[Opening The data section]
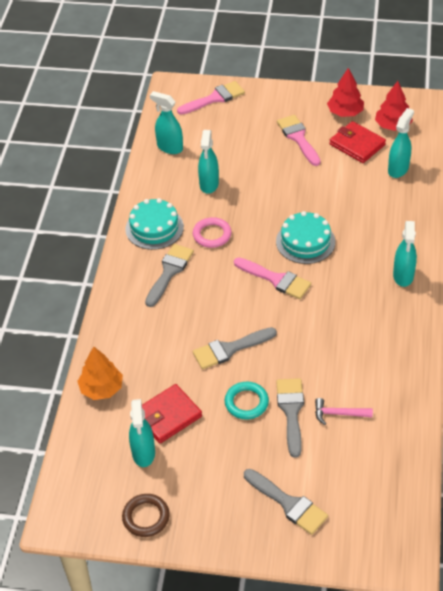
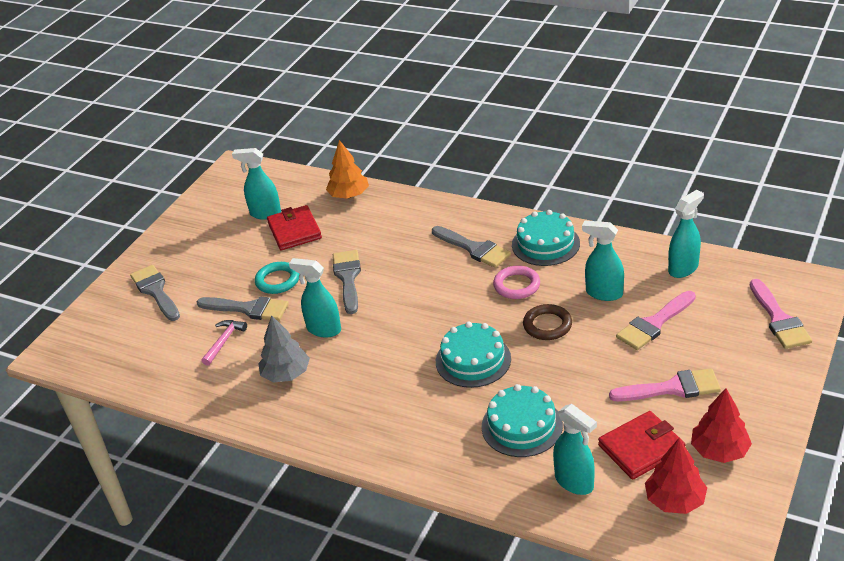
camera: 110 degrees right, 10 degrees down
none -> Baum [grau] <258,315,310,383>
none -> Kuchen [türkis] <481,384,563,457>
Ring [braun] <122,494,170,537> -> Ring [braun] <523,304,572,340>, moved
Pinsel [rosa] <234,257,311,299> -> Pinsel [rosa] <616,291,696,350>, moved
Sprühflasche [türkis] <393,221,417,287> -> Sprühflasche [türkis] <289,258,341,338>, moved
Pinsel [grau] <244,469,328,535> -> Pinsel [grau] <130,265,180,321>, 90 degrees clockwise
[Closing The data section]
#### Your assignment
All of the data above must be printed exactly, minus its pictures.

#### Answer to this task
camera: 110 degrees right, 10 degrees down
none -> Baum [grau] <258,315,310,383>
none -> Kuchen [türkis] <481,384,563,457>
Ring [braun] <122,494,170,537> -> Ring [braun] <523,304,572,340>, moved
Pinsel [rosa] <234,257,311,299> -> Pinsel [rosa] <616,291,696,350>, moved
Sprühflasche [türkis] <393,221,417,287> -> Sprühflasche [türkis] <289,258,341,338>, moved
Pinsel [grau] <244,469,328,535> -> Pinsel [grau] <130,265,180,321>, 90 degrees clockwise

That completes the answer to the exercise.